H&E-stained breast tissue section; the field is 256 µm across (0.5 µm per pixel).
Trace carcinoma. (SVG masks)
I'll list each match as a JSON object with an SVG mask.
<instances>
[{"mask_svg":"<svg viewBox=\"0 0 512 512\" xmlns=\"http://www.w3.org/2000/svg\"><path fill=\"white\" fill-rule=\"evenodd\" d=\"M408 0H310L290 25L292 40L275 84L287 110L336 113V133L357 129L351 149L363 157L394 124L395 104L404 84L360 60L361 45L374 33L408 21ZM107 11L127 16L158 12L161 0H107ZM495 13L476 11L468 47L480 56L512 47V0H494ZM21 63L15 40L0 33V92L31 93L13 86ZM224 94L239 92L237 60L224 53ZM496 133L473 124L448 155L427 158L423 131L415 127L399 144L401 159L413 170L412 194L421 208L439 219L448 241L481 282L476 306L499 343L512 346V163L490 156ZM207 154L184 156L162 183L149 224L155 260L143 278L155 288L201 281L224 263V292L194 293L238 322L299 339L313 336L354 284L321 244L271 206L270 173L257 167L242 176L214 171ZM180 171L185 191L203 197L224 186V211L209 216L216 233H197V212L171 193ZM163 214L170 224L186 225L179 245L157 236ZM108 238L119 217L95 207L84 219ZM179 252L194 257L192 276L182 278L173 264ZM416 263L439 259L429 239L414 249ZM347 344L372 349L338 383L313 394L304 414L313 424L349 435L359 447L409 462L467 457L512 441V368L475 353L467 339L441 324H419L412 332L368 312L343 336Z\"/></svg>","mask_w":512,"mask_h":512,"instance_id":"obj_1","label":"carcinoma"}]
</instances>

※ ※ ※

Each record must be repeated exactly as it is.

H&E-stained breast tissue section; the field is 256 µm across (0.5 µm per pixel).
Trace carcinoma. (SVG masks)
I'll list each match as a JSON object with an SVG mask.
<instances>
[{"mask_svg":"<svg viewBox=\"0 0 512 512\" xmlns=\"http://www.w3.org/2000/svg\"><path fill=\"white\" fill-rule=\"evenodd\" d=\"M408 0H310L290 25L292 40L275 84L287 110L336 113V133L357 129L351 149L363 157L394 124L395 104L404 84L360 60L361 45L374 33L408 21ZM107 11L127 16L158 12L161 0H107ZM495 13L476 11L468 47L480 56L512 47V0H494ZM21 63L15 40L0 33V92L31 93L13 86ZM224 94L239 92L237 60L224 53ZM496 133L473 124L448 155L427 158L423 131L415 127L399 144L401 159L413 170L412 194L421 208L439 219L448 241L481 282L476 306L499 343L512 346V163L490 156ZM207 154L184 156L162 183L149 224L155 260L143 278L155 288L201 281L224 263V292L194 293L238 322L299 339L313 336L354 284L321 244L271 206L270 173L257 167L242 176L214 171ZM180 171L185 191L203 197L224 186V211L209 216L216 233H197V212L171 193ZM163 214L170 224L186 225L179 245L157 236ZM108 238L119 217L95 207L84 219ZM179 252L194 257L192 276L182 278L173 264ZM416 263L439 259L429 239L414 249ZM347 344L372 349L338 383L313 394L304 414L313 424L349 435L359 447L409 462L467 457L512 441V368L475 353L467 339L441 324H419L412 332L368 312L343 336Z\"/></svg>","mask_w":512,"mask_h":512,"instance_id":"obj_1","label":"carcinoma"}]
</instances>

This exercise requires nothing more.